#### EXERCISE OBJECTIVE
Every line of the material below that contains the string "carrot" must appear in the answer.

#### DATA
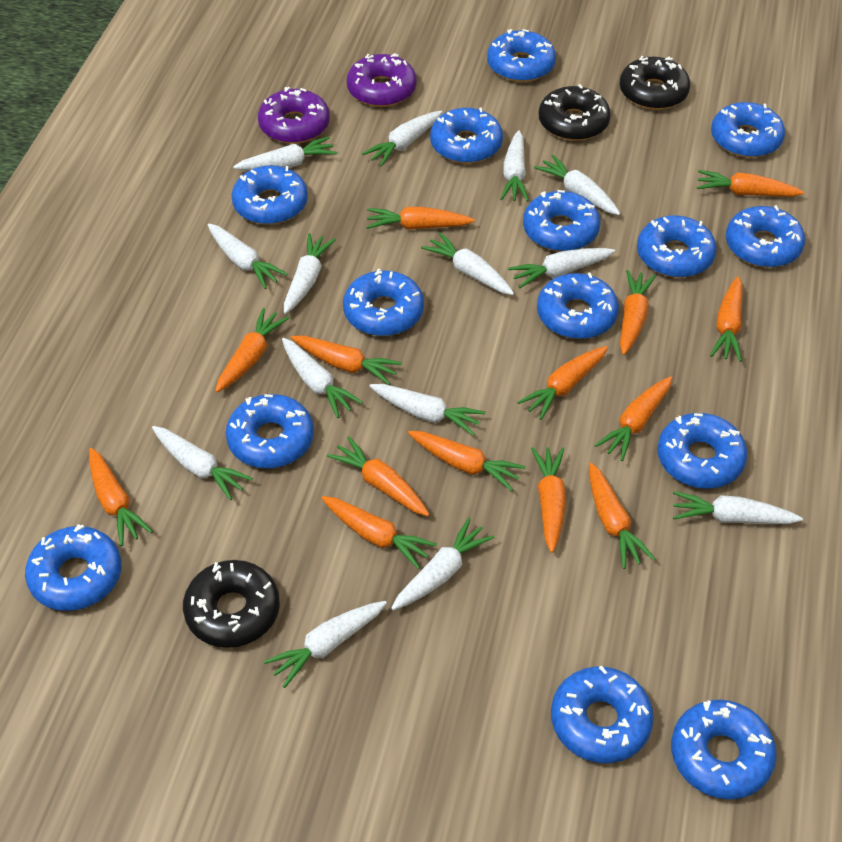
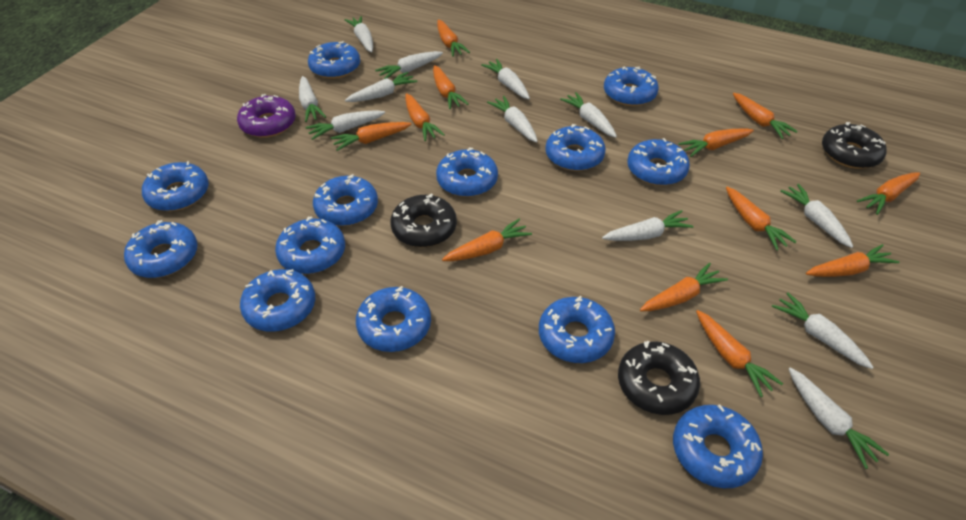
blue donut: 14 -> 13
orange carrot: 14 -> 12
purple donut: 2 -> 1
white carrot: 14 -> 12

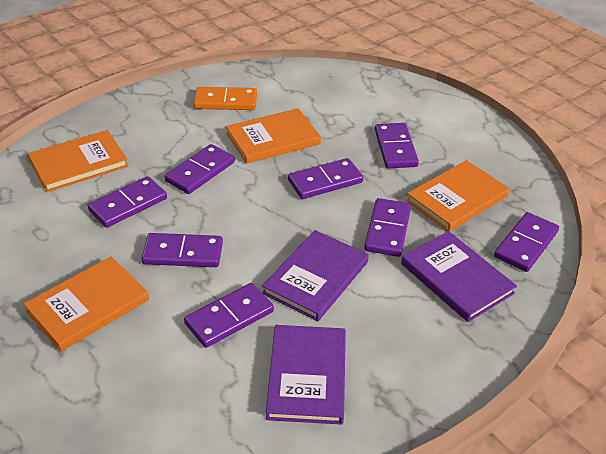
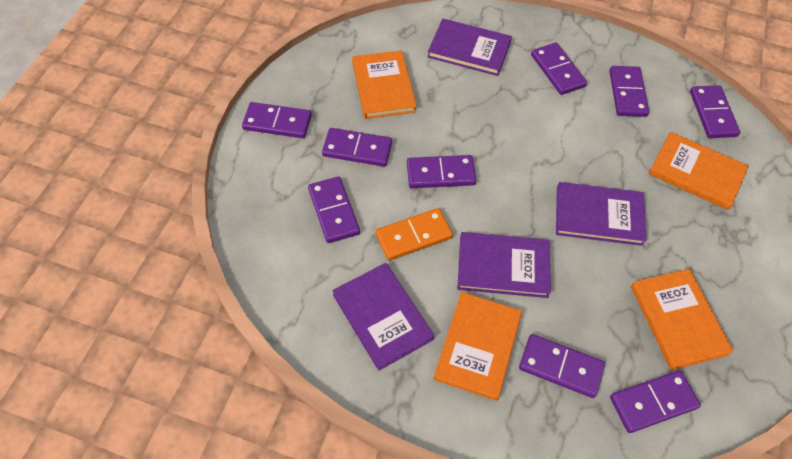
purple book: 3 -> 4
purple domino: 8 -> 9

#### WRITTEN ANSWER
orange carrot: 14 -> 12
white carrot: 14 -> 12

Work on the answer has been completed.